Prompt:
Filter this data down to the lines that hold "turquoise", and copy them.

(Coordinate-based object records)

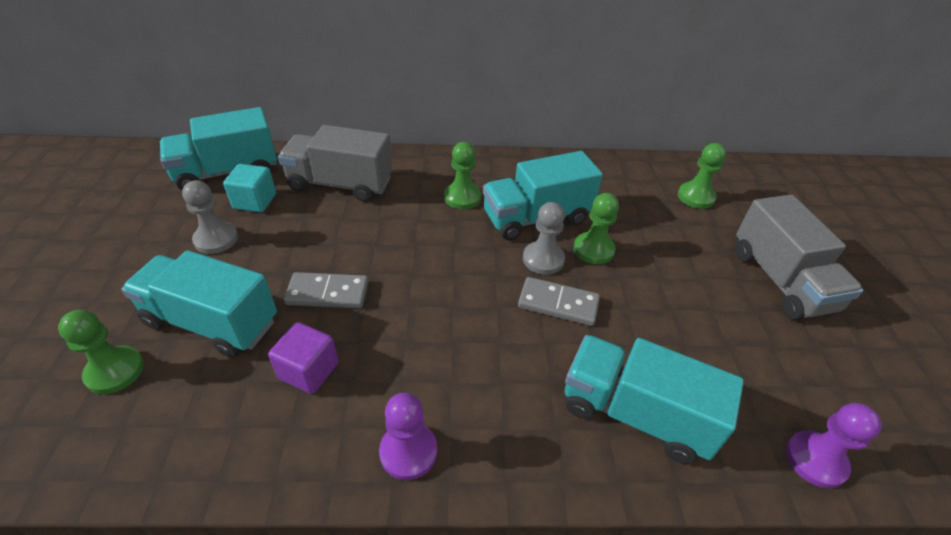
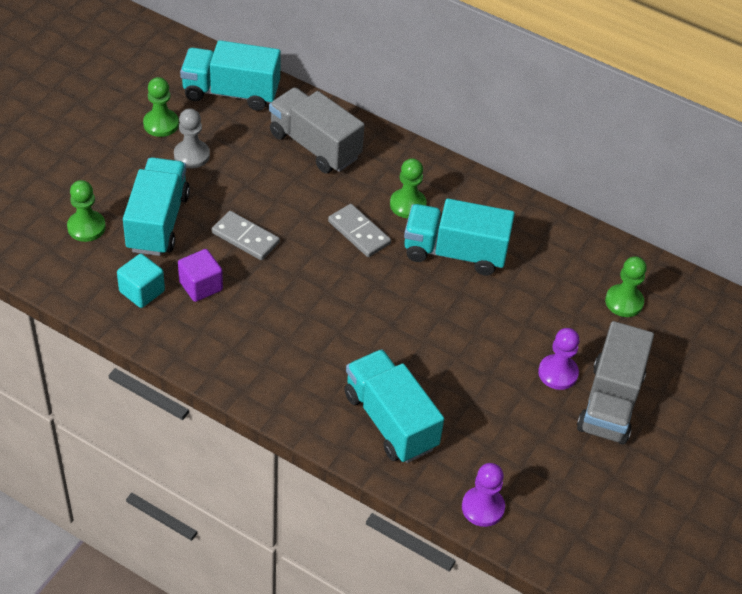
camera: 30 degrees right, 5 degrees up
(212, 322) = (158, 222): turquoise truck -> turquoise truck turned 45 degrees clockwise
(255, 201) = (237, 132): turquoise cube -> turquoise cube (142, 291)
(408, 452) = (229, 364): purple pawn -> purple pawn (558, 373)
(543, 259) = (427, 290): grey pawn -> none
(558, 304) = (406, 328): grey domino -> grey domino (359, 233)
(593, 249) = (476, 302): green pawn -> green pawn (161, 124)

Solution for this problem:
(212, 322) = (158, 222): turquoise truck -> turquoise truck turned 45 degrees clockwise
(255, 201) = (237, 132): turquoise cube -> turquoise cube (142, 291)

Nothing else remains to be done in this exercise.